**What is expected**. From the entries, filter out every line that lacks "minus" and copy the rest.

**Supplied material**.
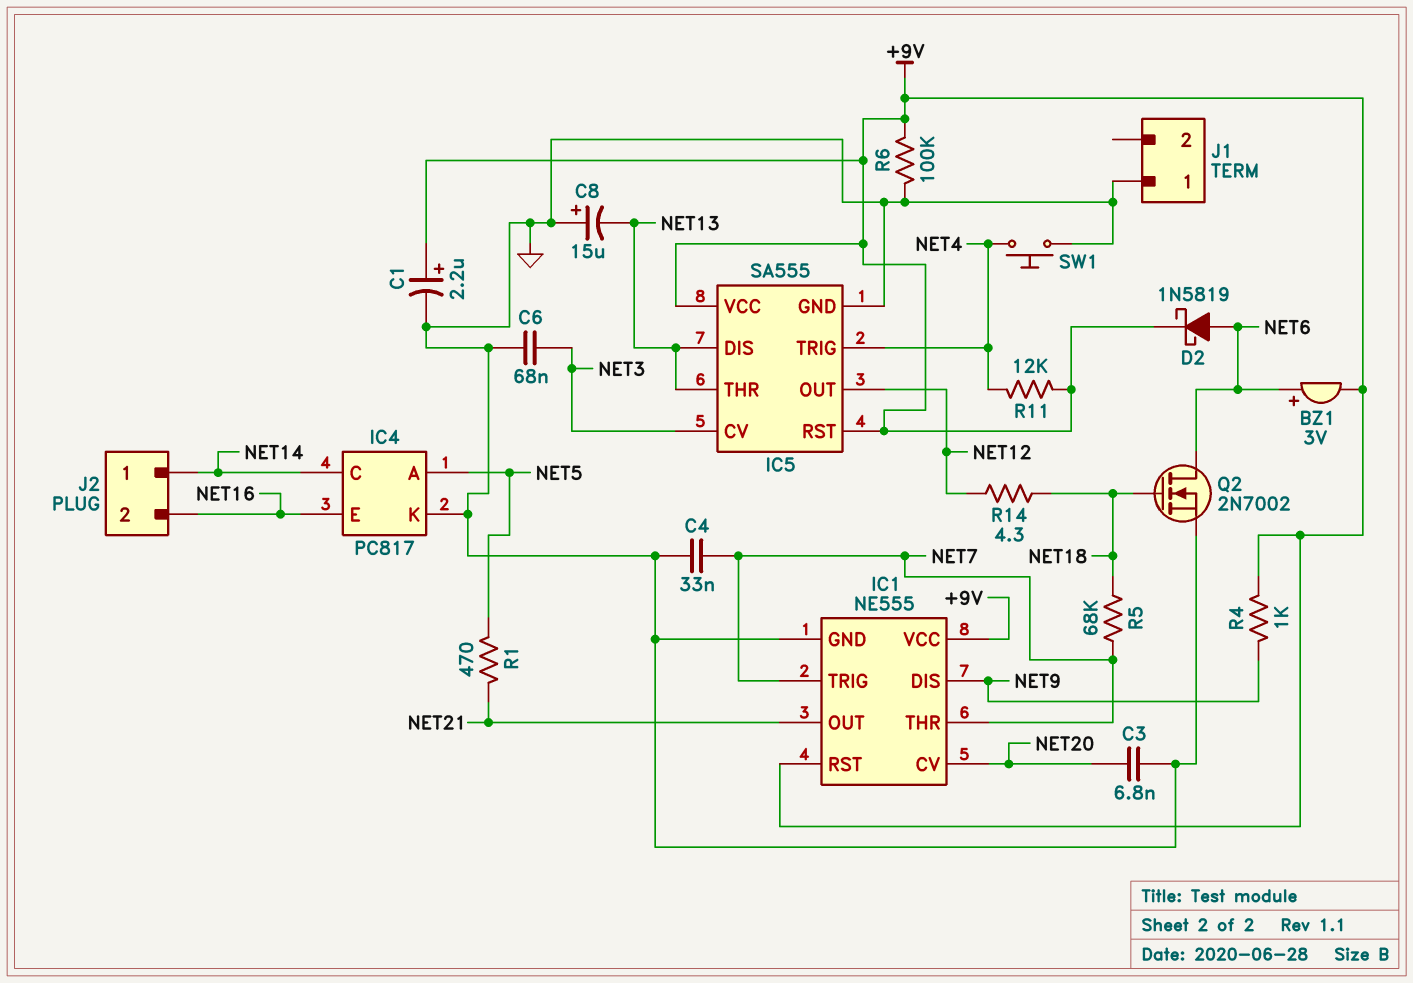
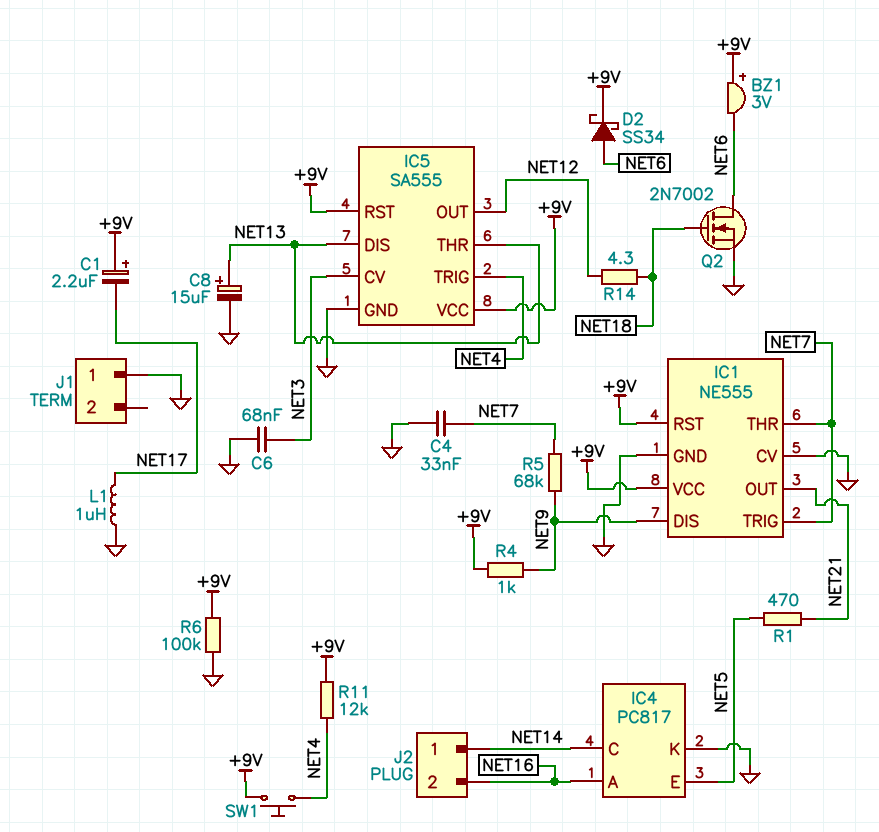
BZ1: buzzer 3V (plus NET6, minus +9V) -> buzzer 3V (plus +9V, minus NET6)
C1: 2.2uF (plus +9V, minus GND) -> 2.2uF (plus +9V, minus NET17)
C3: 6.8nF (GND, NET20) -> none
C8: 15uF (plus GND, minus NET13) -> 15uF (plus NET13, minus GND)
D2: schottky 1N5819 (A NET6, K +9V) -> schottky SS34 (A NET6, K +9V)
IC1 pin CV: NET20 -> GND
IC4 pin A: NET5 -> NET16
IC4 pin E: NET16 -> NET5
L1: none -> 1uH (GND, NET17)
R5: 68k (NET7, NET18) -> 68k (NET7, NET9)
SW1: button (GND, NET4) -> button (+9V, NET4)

**Result of this exercise**.
BZ1: buzzer 3V (plus NET6, minus +9V) -> buzzer 3V (plus +9V, minus NET6)
C1: 2.2uF (plus +9V, minus GND) -> 2.2uF (plus +9V, minus NET17)
C8: 15uF (plus GND, minus NET13) -> 15uF (plus NET13, minus GND)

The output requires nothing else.